> _Required action_
Below are some records. Print exactly the lines between the one holding "(252, 282) = (359, 310): turquoise" and the one holding "(490, 209) = (215, 202): grey", inclusive, and nothing else.

> _Data for this exercise_
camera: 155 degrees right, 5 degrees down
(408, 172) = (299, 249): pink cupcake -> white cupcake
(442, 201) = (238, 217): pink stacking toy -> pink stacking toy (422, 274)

* * *

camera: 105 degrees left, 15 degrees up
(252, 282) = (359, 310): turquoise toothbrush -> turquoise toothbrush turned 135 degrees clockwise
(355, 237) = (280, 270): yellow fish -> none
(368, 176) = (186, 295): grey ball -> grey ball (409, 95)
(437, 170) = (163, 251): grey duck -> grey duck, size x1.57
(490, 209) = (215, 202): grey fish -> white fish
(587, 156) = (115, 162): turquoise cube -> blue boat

--

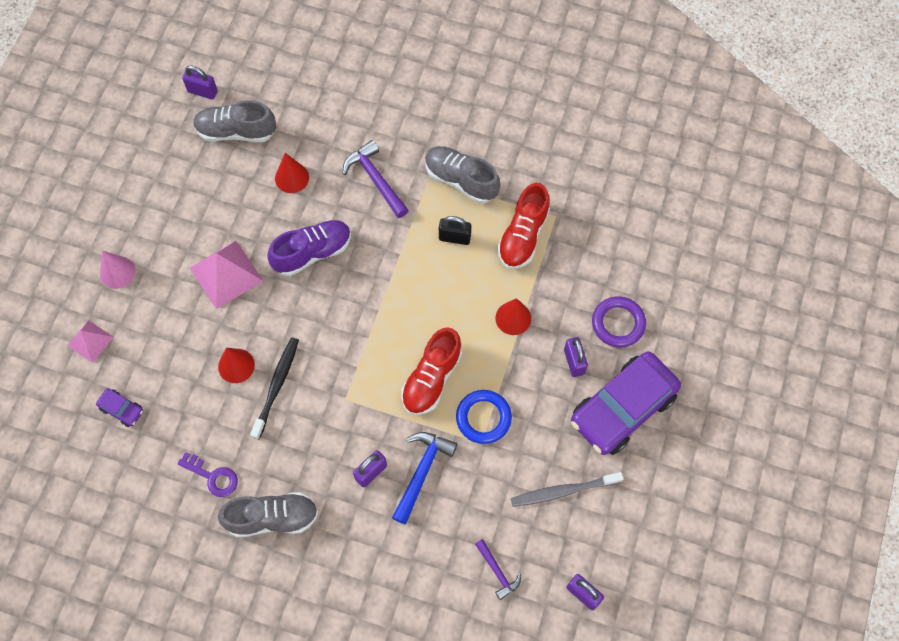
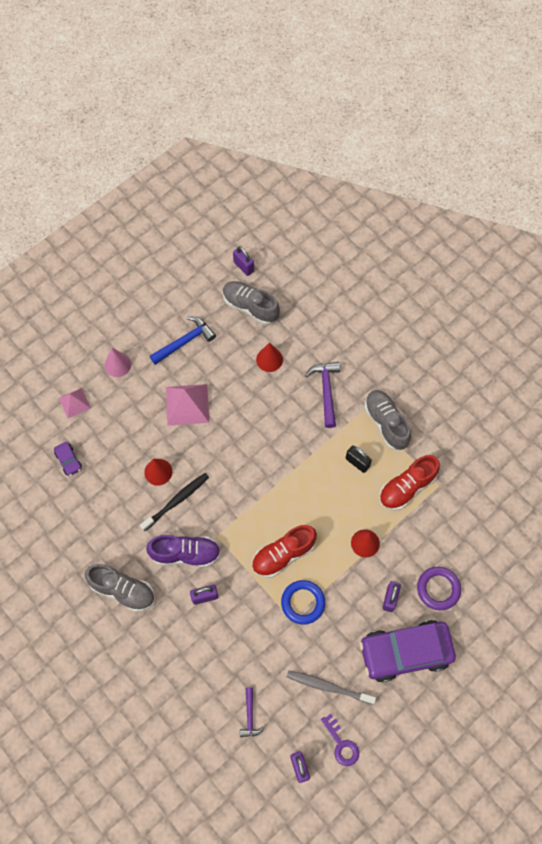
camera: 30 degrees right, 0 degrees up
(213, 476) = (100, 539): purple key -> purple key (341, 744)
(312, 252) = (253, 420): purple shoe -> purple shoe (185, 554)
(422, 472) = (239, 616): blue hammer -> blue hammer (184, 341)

> _Problem solution_
(252, 282) = (359, 310): turquoise toothbrush -> turquoise toothbrush turned 135 degrees clockwise
(355, 237) = (280, 270): yellow fish -> none
(368, 176) = (186, 295): grey ball -> grey ball (409, 95)
(437, 170) = (163, 251): grey duck -> grey duck, size x1.57
(490, 209) = (215, 202): grey fish -> white fish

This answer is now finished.